Given material Start Marker

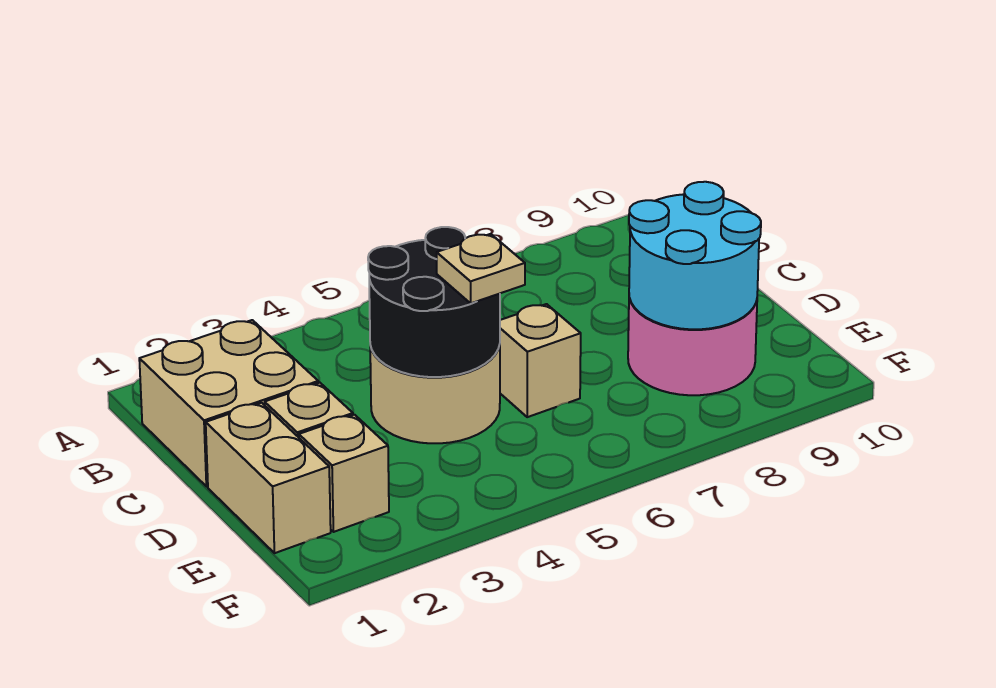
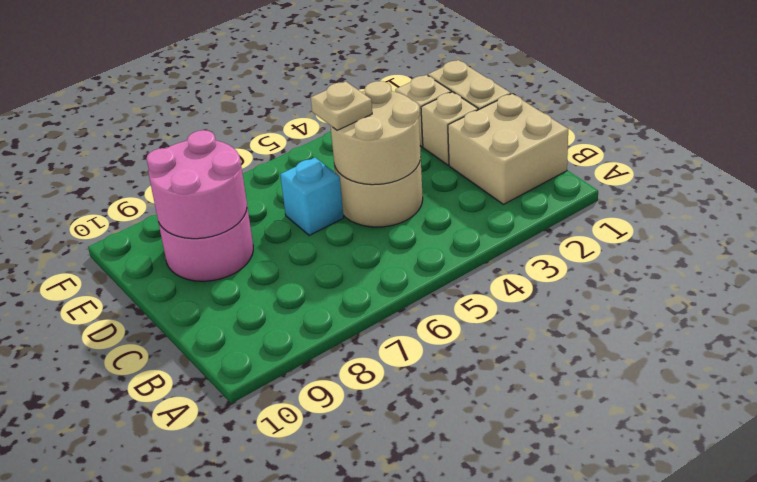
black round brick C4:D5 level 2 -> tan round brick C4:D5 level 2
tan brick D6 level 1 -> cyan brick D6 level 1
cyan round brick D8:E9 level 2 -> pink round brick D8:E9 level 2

Given material End Marker

- **Task directions**
Drop the images and repeat the data exactly.

- **Task output**
black round brick C4:D5 level 2 -> tan round brick C4:D5 level 2
tan brick D6 level 1 -> cyan brick D6 level 1
cyan round brick D8:E9 level 2 -> pink round brick D8:E9 level 2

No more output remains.